WHAT NEEDS TO BE DONE —
Count the lines in the rows below that contain the word "resolution", and reply with the number only.

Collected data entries
---*---

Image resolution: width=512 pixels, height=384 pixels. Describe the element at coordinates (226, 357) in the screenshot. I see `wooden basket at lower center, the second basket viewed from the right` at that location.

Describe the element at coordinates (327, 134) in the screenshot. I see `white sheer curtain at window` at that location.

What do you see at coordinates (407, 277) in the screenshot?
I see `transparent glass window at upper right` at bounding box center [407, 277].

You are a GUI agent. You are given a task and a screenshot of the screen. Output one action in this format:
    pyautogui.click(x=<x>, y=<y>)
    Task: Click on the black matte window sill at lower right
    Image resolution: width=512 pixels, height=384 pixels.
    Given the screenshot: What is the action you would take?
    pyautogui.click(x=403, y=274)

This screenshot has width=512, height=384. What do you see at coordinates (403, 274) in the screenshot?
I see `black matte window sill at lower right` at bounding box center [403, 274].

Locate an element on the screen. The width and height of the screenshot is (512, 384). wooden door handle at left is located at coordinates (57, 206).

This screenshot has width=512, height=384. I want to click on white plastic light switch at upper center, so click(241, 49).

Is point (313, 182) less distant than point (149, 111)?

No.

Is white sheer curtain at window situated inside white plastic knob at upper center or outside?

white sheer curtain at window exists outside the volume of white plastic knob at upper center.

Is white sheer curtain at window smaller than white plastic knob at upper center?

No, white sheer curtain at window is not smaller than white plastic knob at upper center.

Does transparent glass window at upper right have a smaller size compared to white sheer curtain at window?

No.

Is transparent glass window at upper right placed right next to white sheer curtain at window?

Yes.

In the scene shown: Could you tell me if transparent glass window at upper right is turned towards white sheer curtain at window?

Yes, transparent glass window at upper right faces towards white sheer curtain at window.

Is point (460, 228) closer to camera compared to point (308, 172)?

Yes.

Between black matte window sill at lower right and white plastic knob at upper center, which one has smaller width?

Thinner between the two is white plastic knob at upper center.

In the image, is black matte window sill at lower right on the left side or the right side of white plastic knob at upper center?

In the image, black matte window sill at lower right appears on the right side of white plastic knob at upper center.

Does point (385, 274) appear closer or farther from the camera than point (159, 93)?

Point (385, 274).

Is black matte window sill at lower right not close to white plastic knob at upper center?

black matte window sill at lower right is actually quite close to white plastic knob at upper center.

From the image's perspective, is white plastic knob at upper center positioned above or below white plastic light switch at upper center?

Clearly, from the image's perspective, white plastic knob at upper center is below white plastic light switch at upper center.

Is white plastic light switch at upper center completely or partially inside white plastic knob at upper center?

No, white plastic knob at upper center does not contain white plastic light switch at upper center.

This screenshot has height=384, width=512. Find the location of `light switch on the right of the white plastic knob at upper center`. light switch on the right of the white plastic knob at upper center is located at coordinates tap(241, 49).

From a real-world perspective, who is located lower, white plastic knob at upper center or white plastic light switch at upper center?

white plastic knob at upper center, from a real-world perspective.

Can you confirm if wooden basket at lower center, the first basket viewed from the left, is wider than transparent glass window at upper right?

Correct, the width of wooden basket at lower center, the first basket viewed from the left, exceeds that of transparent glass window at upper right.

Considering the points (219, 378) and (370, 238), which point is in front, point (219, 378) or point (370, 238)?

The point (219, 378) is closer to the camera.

---*---

EXPECTED ANSWER —
2